- THE RECORDS:

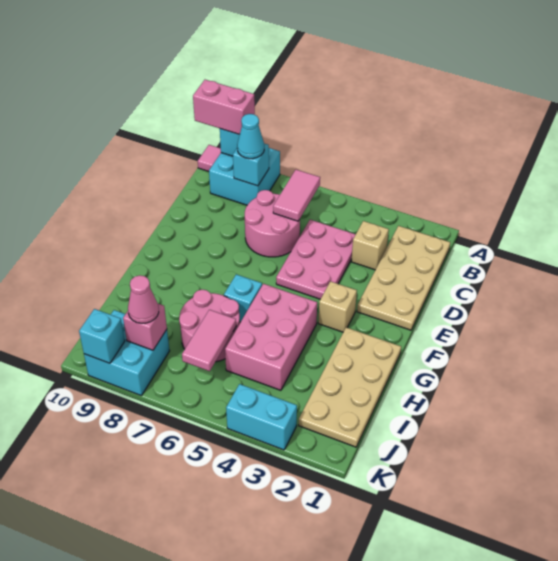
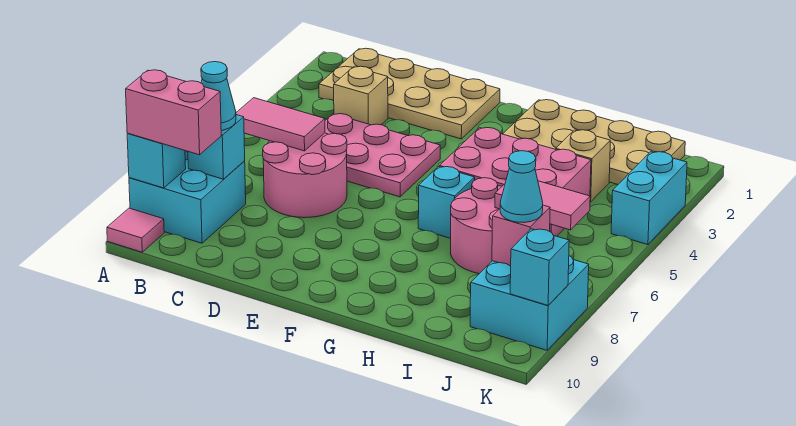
pink 1x2 brick [193,80,255,135] -> pink 1x2 brick turned to [126,70,221,155]
tan 1x1 brick [318,281,357,332] -> tan 1x1 brick moved to [556,130,610,202]
pink 1x1 cone [128,275,159,323] -> cyan 1x1 cone [500,151,543,223]

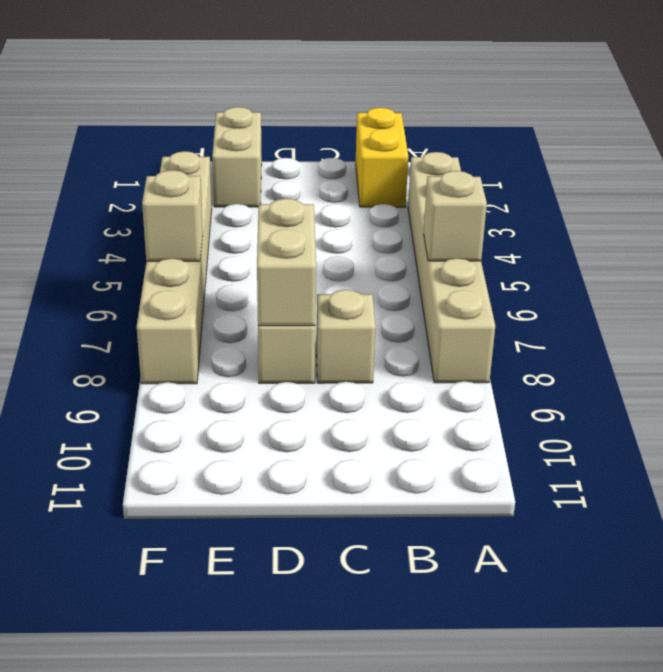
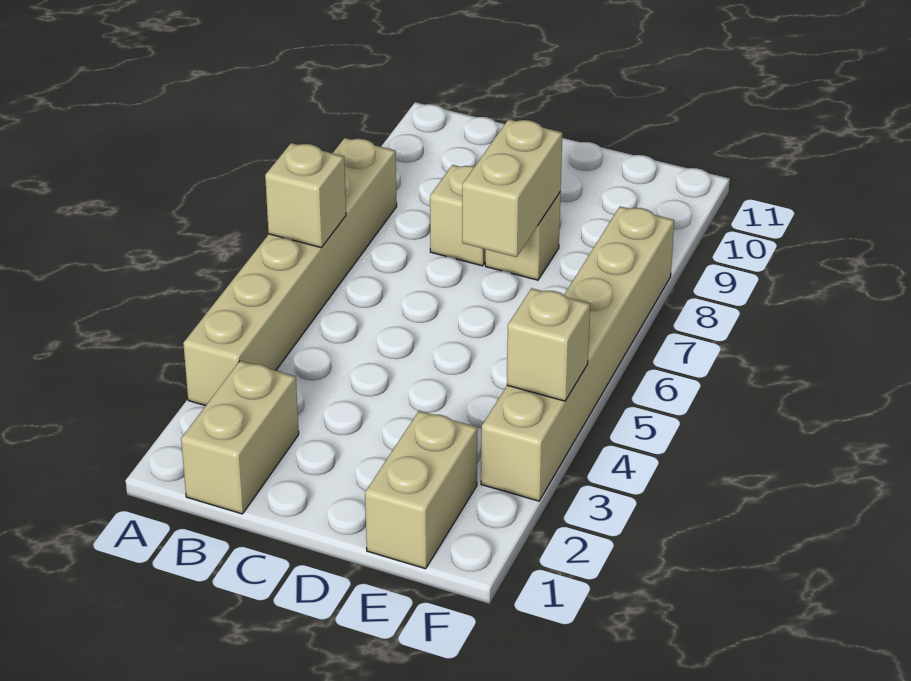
yellow 1x2 brick [356,107,408,207] -> tan 1x2 brick [181,361,299,514]
tan 1x1 brick [142,170,203,261] -> tan 1x1 brick moved to [507,288,590,401]

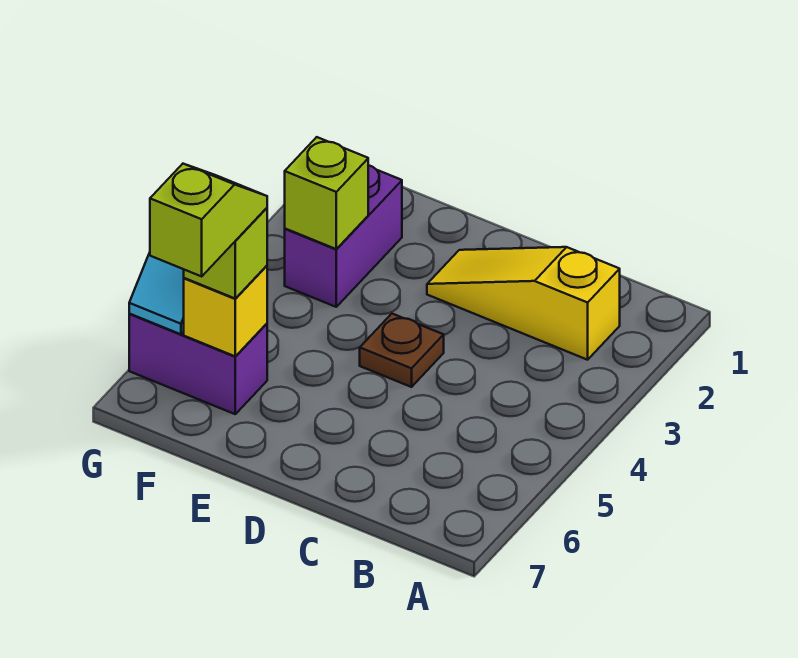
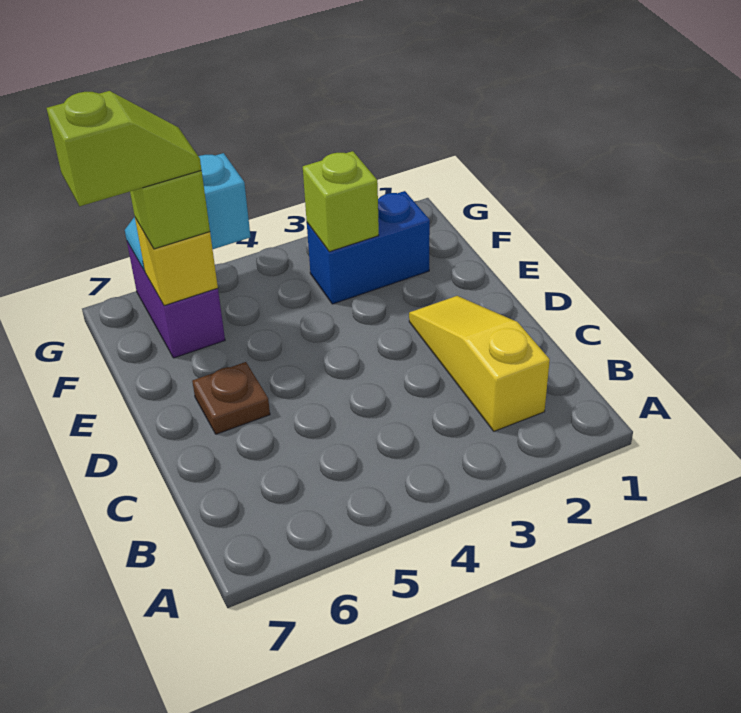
brown 1x1 plate [360,314,444,387] -> brown 1x1 plate moved to [192,362,270,434]
purple 1x2 brick [285,165,402,307] -> blue 1x2 brick [307,191,430,304]

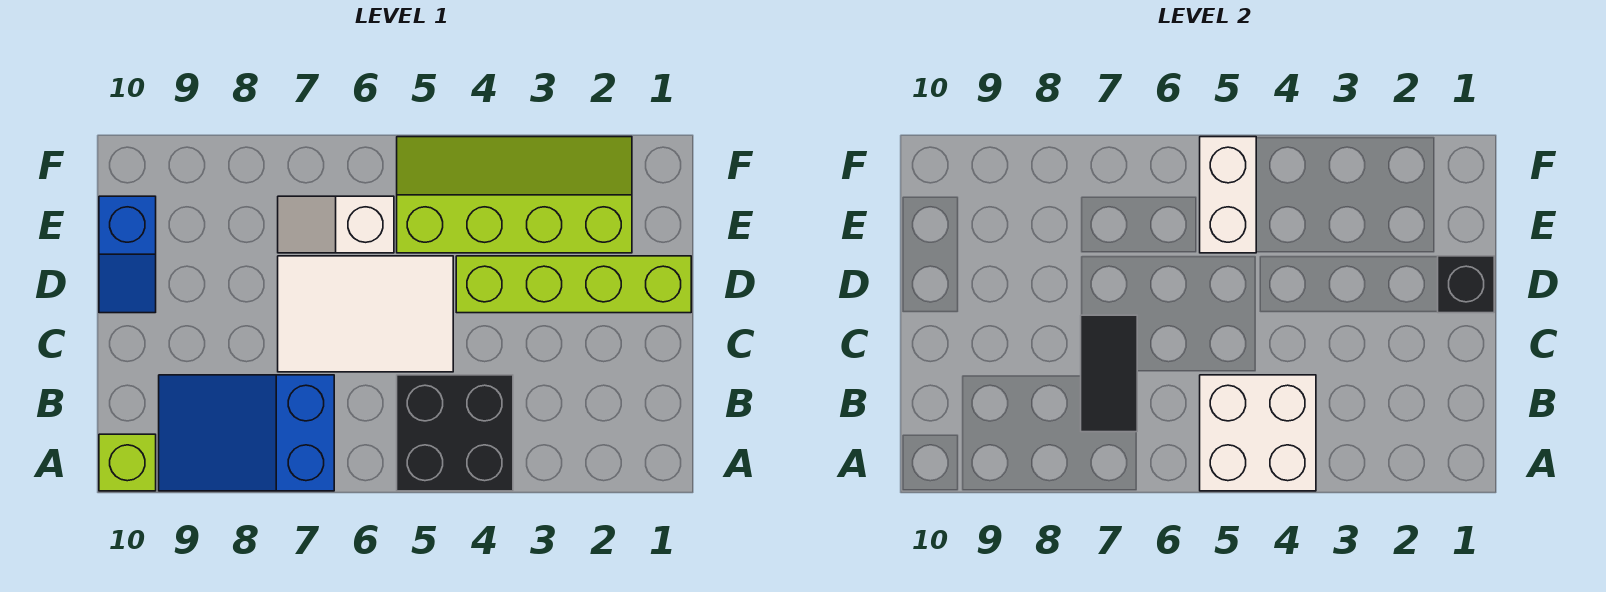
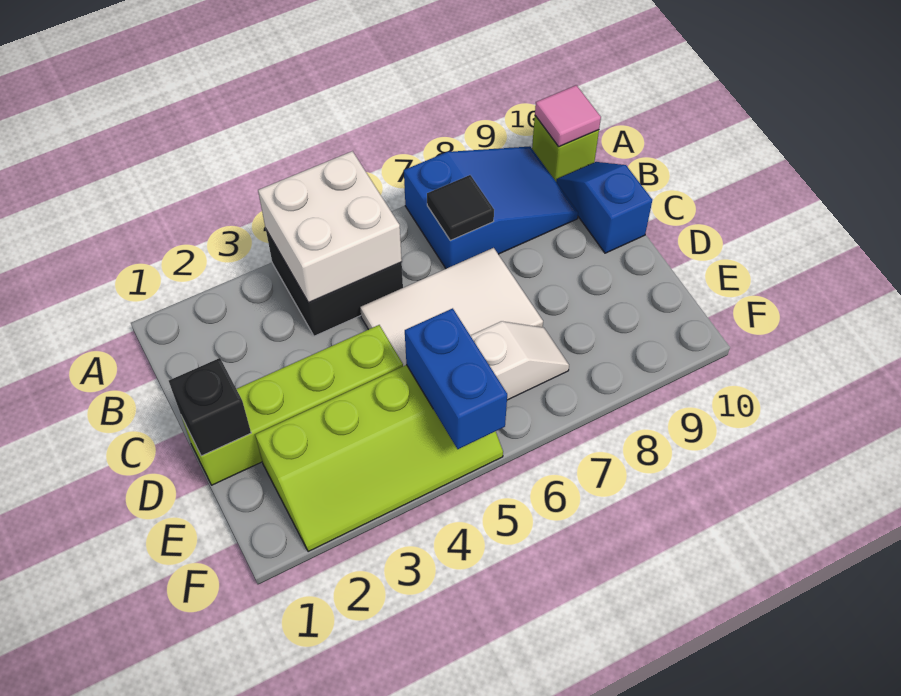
none -> pink 1x1 tile [535,85,601,147]
black 1x2 tile [1081,315,1137,432] -> black 1x1 tile [427,175,494,241]
blue 1x2 slope [99,196,156,313] -> blue 1x2 slope moved to [556,162,652,253]
white 1x2 brick [1200,137,1256,253] -> blue 1x2 brick [405,308,507,449]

- TASK INSTRUCTIONS: Please reproduce every record exactly as written, excluding the pictures.

- FINAL ANSWER:
pink 1x2 brick [193,80,255,135] -> pink 1x2 brick turned to [126,70,221,155]
tan 1x1 brick [318,281,357,332] -> tan 1x1 brick moved to [556,130,610,202]
pink 1x1 cone [128,275,159,323] -> cyan 1x1 cone [500,151,543,223]

yellow 1x2 brick [356,107,408,207] -> tan 1x2 brick [181,361,299,514]
tan 1x1 brick [142,170,203,261] -> tan 1x1 brick moved to [507,288,590,401]

brown 1x1 plate [360,314,444,387] -> brown 1x1 plate moved to [192,362,270,434]
purple 1x2 brick [285,165,402,307] -> blue 1x2 brick [307,191,430,304]

none -> pink 1x1 tile [535,85,601,147]
black 1x2 tile [1081,315,1137,432] -> black 1x1 tile [427,175,494,241]
blue 1x2 slope [99,196,156,313] -> blue 1x2 slope moved to [556,162,652,253]
white 1x2 brick [1200,137,1256,253] -> blue 1x2 brick [405,308,507,449]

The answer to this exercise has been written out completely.